AIM -> Show every line of the records below that holds the string "shortInstrumentName", with case counting.

INFORMATION GIVEN ->

================

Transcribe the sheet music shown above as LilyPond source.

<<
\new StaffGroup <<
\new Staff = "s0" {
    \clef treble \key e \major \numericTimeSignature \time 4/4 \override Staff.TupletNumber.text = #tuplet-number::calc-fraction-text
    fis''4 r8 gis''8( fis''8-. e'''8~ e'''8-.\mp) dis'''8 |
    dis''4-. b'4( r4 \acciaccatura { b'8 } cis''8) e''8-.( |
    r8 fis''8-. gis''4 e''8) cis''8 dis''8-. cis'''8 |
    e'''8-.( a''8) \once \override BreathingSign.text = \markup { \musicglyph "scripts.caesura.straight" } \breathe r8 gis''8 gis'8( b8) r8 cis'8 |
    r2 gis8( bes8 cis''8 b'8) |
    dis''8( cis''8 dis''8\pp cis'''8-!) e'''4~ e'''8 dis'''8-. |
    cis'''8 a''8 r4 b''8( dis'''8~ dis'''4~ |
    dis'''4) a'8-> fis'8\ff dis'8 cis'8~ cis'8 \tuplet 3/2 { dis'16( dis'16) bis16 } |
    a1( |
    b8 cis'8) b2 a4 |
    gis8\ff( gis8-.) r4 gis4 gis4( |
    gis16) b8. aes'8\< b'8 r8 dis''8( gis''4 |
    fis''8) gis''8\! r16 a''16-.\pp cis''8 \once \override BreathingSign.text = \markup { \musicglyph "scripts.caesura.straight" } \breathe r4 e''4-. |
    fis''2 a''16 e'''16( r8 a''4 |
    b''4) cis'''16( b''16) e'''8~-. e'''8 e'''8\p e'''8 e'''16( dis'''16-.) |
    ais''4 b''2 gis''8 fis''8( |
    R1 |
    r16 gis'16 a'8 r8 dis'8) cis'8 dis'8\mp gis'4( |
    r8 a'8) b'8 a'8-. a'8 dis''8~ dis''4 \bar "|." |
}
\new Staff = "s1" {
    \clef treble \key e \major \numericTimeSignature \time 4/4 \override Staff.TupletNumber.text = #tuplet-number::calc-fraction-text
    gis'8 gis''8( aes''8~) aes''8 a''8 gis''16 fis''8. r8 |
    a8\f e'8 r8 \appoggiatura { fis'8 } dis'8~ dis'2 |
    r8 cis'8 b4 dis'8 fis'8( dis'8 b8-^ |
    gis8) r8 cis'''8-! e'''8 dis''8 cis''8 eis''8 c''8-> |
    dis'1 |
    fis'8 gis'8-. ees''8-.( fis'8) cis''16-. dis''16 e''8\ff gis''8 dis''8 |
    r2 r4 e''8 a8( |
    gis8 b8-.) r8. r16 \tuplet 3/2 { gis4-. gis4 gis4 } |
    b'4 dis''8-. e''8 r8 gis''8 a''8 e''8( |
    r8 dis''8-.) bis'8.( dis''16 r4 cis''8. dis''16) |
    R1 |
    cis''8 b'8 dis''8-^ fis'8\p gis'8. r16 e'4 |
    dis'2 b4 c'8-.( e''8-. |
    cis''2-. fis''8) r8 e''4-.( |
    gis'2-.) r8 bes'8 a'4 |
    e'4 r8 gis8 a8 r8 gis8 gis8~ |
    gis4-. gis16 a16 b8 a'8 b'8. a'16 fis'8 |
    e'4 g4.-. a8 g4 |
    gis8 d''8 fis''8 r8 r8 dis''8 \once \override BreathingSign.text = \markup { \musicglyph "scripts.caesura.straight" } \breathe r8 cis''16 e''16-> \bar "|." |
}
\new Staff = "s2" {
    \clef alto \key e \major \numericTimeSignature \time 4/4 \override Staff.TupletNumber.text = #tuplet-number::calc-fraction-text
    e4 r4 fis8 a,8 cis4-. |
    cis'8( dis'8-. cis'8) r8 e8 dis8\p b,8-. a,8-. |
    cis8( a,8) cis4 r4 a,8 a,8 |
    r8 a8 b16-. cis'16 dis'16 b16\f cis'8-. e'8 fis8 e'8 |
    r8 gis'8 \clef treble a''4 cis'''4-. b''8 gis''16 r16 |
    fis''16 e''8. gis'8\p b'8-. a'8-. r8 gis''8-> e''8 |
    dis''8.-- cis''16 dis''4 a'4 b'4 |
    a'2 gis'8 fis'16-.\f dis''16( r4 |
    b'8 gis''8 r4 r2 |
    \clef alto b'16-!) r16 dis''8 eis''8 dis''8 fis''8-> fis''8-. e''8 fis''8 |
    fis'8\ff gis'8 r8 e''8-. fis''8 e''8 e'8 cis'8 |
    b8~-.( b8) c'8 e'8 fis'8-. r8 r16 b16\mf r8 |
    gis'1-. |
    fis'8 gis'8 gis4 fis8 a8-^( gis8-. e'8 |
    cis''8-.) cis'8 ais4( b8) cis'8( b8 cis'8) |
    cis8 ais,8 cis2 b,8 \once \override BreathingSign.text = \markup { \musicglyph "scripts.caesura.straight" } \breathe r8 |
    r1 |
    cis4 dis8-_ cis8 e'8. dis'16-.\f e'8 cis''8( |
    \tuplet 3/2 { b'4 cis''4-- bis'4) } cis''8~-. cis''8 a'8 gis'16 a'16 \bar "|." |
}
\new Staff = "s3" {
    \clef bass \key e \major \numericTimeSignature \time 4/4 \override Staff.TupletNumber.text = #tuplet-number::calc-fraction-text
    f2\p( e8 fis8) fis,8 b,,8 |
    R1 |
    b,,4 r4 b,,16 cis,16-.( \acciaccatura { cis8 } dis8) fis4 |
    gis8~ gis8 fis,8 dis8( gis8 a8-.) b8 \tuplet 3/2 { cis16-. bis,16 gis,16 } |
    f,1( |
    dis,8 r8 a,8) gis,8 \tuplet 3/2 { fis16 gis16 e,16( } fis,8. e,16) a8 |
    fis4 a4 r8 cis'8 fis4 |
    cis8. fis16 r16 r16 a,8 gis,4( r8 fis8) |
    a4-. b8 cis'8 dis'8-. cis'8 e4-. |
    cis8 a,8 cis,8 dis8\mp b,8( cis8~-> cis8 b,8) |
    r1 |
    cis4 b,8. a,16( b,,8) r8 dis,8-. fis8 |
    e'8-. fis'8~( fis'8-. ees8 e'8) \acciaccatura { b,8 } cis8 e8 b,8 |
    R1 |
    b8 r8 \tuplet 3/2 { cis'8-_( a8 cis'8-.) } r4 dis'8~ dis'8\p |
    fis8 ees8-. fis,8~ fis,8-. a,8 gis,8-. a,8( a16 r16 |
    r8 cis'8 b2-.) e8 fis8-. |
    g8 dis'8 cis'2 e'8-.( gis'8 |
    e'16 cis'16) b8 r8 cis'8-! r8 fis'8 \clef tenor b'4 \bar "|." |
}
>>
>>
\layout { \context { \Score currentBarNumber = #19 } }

================

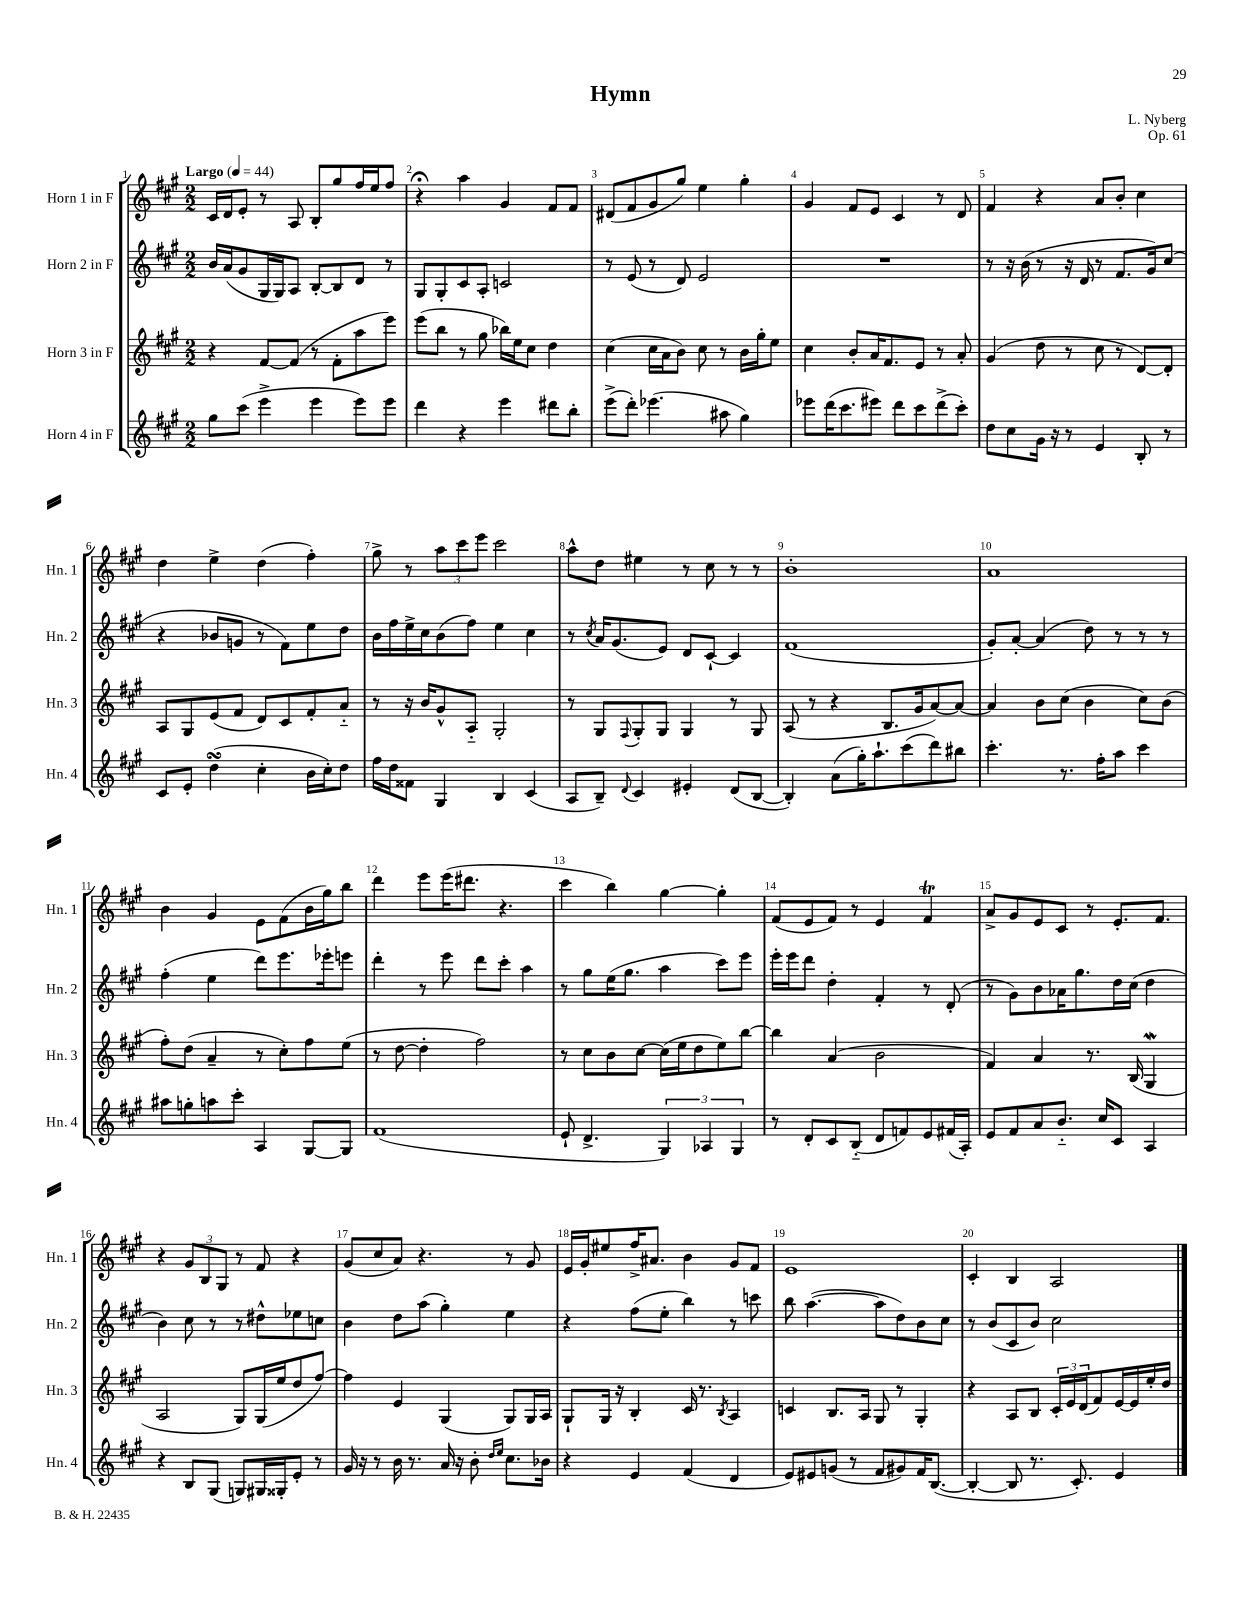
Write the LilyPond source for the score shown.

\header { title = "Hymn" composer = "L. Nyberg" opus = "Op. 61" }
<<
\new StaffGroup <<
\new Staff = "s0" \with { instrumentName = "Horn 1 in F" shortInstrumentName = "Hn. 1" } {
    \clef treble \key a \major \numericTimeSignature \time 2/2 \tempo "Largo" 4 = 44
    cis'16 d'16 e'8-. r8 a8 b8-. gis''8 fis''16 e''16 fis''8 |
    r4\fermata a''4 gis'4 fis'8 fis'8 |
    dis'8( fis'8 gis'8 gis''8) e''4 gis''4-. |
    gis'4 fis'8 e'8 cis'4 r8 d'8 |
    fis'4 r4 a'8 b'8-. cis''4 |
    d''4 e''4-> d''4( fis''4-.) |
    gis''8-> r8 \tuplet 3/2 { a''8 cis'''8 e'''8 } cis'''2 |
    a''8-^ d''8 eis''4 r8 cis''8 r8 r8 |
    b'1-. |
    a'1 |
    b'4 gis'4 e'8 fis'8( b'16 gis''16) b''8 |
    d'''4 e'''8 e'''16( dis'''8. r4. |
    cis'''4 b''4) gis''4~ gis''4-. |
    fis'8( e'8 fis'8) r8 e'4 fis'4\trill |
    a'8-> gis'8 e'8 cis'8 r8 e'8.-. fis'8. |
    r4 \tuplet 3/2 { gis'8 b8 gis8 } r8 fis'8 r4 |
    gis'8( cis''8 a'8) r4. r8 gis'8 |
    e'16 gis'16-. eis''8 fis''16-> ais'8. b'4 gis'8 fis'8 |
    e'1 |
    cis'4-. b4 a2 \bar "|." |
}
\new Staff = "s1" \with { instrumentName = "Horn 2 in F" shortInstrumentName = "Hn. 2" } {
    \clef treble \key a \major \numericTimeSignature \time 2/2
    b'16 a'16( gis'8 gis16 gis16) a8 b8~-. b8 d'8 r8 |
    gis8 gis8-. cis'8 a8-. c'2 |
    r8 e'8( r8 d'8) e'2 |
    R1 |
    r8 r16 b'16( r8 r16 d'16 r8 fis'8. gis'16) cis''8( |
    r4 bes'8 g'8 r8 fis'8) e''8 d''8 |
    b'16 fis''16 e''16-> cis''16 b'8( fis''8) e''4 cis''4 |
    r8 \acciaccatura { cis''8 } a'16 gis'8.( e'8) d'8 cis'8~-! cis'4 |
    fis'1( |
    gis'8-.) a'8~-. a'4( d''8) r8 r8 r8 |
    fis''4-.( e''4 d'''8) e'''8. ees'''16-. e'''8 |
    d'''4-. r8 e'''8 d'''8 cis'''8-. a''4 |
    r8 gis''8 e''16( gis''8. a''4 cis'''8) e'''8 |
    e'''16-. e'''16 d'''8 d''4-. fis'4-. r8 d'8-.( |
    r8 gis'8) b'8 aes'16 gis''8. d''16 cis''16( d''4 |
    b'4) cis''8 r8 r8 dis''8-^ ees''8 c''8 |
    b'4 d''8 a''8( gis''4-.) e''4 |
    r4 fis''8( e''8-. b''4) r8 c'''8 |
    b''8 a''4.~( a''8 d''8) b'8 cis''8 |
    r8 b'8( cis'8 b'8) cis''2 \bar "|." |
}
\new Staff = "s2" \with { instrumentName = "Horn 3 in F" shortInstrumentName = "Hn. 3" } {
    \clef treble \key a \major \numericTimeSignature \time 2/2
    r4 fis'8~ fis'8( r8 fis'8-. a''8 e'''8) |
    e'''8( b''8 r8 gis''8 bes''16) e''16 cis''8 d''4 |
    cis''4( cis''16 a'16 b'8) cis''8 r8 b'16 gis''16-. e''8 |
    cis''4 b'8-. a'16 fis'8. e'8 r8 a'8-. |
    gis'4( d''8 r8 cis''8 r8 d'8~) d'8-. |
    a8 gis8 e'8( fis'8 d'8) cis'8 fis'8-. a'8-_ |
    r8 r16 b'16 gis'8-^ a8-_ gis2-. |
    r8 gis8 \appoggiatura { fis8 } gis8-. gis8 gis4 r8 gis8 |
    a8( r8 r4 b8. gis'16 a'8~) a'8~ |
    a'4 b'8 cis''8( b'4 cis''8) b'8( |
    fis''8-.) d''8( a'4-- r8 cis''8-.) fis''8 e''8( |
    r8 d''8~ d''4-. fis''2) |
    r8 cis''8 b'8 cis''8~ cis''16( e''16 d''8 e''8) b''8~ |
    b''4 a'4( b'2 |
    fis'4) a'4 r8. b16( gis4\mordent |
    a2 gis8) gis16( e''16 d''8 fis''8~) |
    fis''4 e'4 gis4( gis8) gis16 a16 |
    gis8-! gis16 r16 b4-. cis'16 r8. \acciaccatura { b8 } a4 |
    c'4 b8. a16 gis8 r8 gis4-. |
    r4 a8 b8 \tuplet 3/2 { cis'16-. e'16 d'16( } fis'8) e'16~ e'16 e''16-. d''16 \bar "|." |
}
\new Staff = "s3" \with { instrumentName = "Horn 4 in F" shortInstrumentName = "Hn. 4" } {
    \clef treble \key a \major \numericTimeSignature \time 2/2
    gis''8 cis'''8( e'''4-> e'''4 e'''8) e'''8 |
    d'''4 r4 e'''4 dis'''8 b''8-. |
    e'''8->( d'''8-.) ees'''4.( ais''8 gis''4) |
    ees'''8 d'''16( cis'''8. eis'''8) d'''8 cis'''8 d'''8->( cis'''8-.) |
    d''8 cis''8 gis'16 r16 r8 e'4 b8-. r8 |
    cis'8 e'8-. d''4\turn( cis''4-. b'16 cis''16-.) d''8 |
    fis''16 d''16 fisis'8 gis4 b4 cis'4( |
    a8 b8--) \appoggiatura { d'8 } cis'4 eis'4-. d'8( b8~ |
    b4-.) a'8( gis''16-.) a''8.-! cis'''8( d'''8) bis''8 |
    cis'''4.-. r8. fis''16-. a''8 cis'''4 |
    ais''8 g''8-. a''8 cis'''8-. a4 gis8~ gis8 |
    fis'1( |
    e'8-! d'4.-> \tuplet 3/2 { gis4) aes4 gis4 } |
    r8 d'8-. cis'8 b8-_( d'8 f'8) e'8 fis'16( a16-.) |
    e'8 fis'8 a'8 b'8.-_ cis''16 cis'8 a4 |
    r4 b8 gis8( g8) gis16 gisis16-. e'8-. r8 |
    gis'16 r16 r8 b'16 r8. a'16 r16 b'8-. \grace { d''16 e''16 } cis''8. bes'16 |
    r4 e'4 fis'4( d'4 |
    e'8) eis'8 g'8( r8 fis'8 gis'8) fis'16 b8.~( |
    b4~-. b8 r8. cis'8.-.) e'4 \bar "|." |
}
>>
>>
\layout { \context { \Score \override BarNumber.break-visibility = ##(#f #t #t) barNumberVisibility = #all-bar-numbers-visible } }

================

RESULT ->
\new Staff = "s0" \with { instrumentName = "Horn 1 in F" shortInstrumentName = "Hn. 1" } {
\new Staff = "s1" \with { instrumentName = "Horn 2 in F" shortInstrumentName = "Hn. 2" } {
\new Staff = "s2" \with { instrumentName = "Horn 3 in F" shortInstrumentName = "Hn. 3" } {
\new Staff = "s3" \with { instrumentName = "Horn 4 in F" shortInstrumentName = "Hn. 4" } {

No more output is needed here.